- [Prompt]
Reproduce what is written in the records below exactly, and leave out the images.

Scene images with change listings
__________
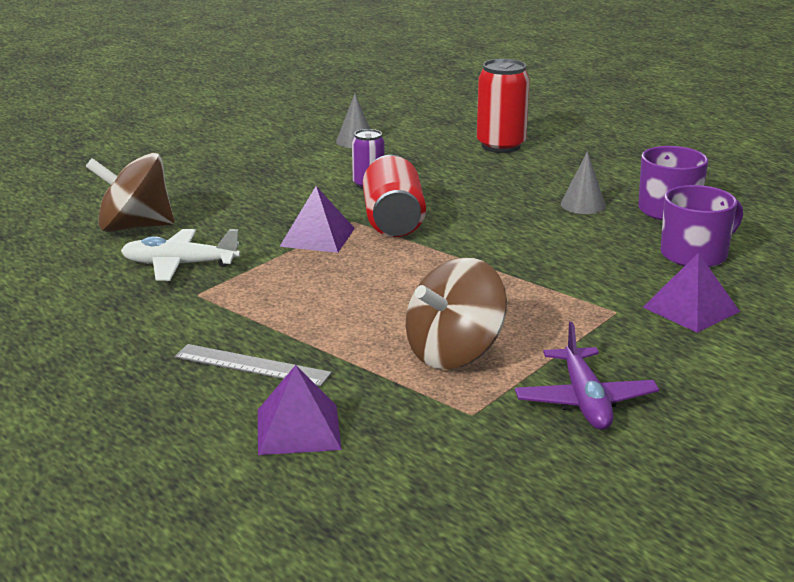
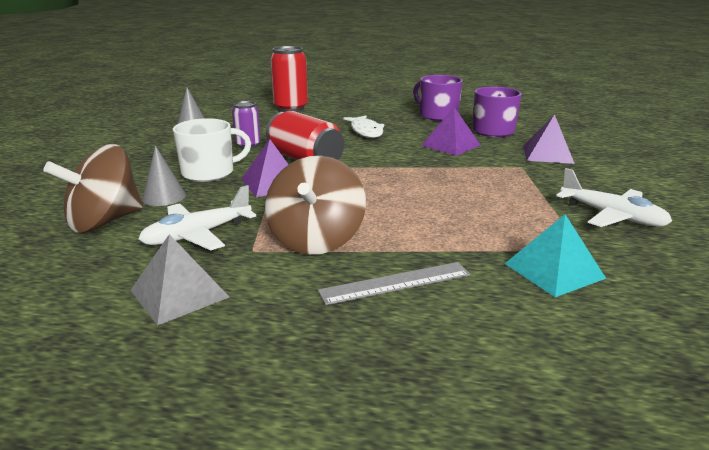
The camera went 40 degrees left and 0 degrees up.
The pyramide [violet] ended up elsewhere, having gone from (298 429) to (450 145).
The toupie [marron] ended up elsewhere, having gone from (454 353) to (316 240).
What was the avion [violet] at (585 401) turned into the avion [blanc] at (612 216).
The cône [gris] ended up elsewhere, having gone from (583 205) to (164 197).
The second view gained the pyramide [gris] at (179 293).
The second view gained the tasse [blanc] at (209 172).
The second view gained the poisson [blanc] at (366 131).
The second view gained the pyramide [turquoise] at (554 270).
__________
- [Solution to this exercise]
The camera went 40 degrees left and 0 degrees up.
The pyramide [violet] ended up elsewhere, having gone from (298 429) to (450 145).
The toupie [marron] ended up elsewhere, having gone from (454 353) to (316 240).
What was the avion [violet] at (585 401) turned into the avion [blanc] at (612 216).
The cône [gris] ended up elsewhere, having gone from (583 205) to (164 197).
The second view gained the pyramide [gris] at (179 293).
The second view gained the tasse [blanc] at (209 172).
The second view gained the poisson [blanc] at (366 131).
The second view gained the pyramide [turquoise] at (554 270).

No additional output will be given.